### WHAT THE TASK REQUIRES
Using the listing, copy each whole line that features "purple".

### GIVEN INFORMATION
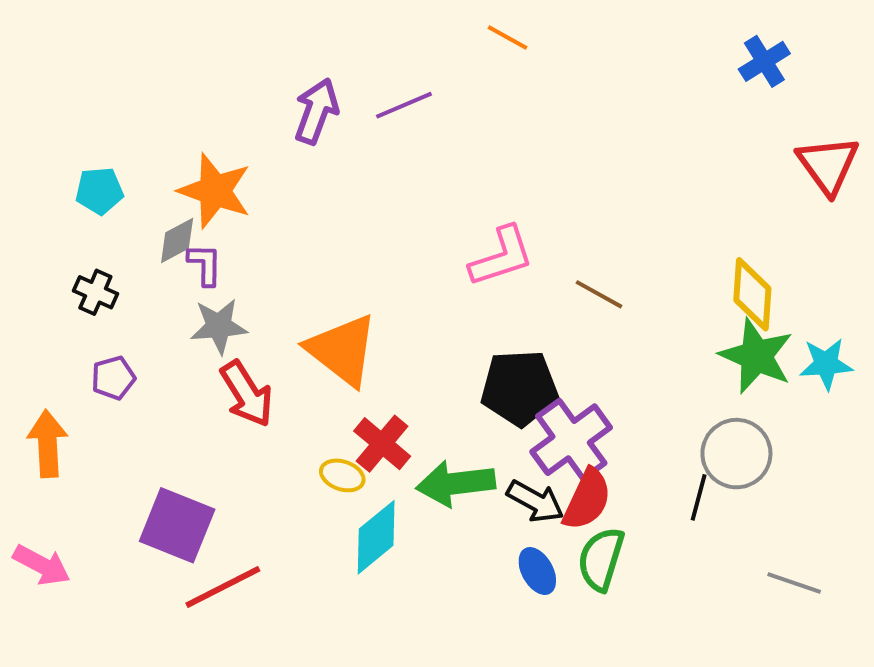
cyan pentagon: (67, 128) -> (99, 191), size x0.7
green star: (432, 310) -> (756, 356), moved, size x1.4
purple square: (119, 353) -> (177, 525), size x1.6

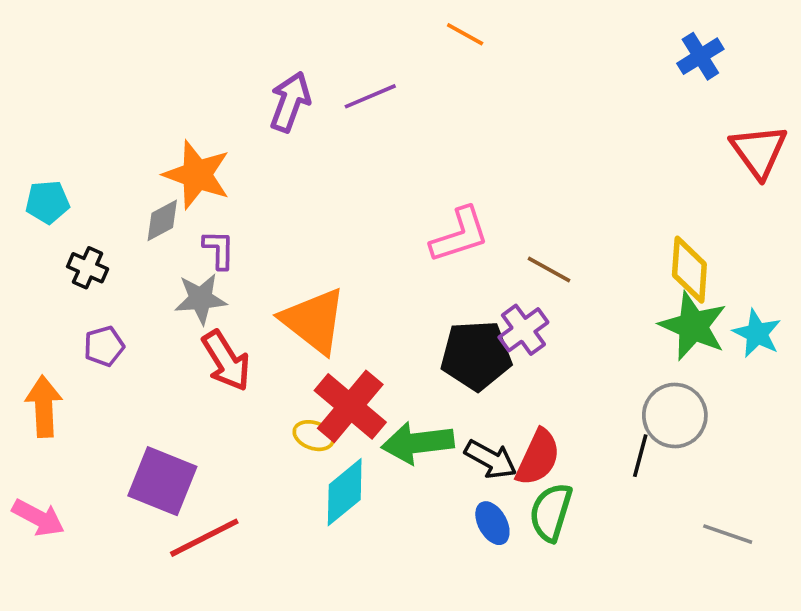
cyan pentagon: (99, 191) -> (47, 202), moved
purple L-shape: (205, 264) -> (219, 250), moved
cyan star: (826, 364) -> (757, 333), turned 30
purple cross: (571, 440) -> (523, 330), moved, size x0.7
red cross: (382, 444) -> (350, 406), size x1.4

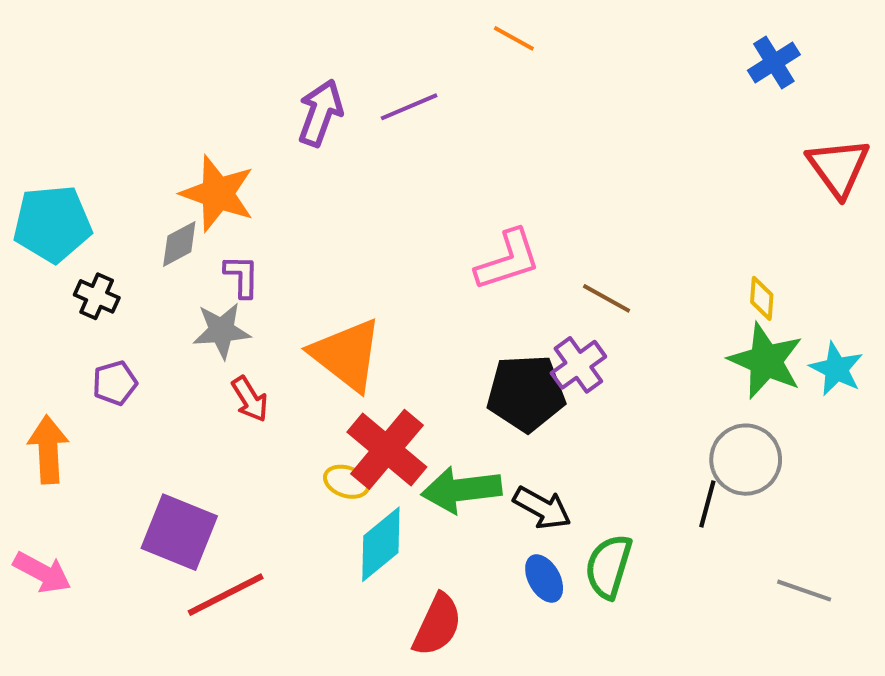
cyan pentagon: (47, 202) -> (52, 224), size x1.6
yellow diamond: (689, 270) -> (762, 298), size x0.6
red arrow: (226, 361) -> (250, 399), size x0.7
red semicircle: (538, 457) -> (437, 625), moved

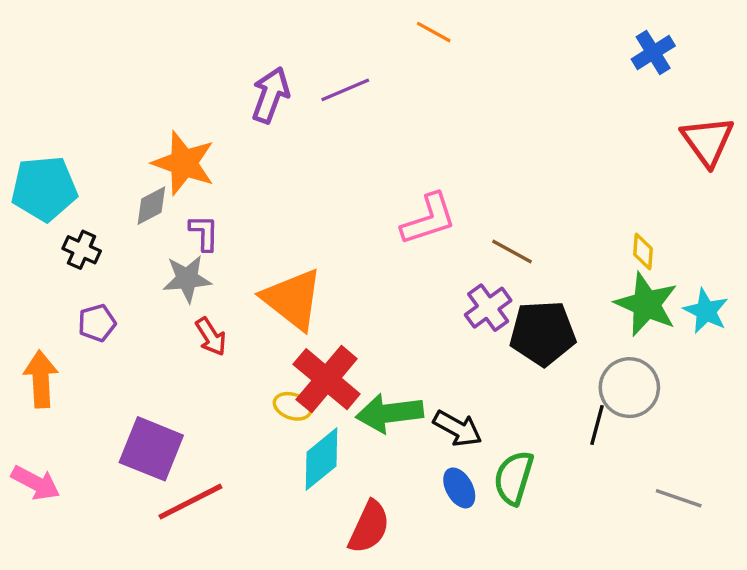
black pentagon: (526, 393) -> (543, 333), moved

### SOLUTION TO THIS TASK
purple square: (119, 353) -> (177, 525), size x1.6
purple L-shape: (205, 264) -> (219, 250), moved
purple cross: (571, 440) -> (523, 330), moved, size x0.7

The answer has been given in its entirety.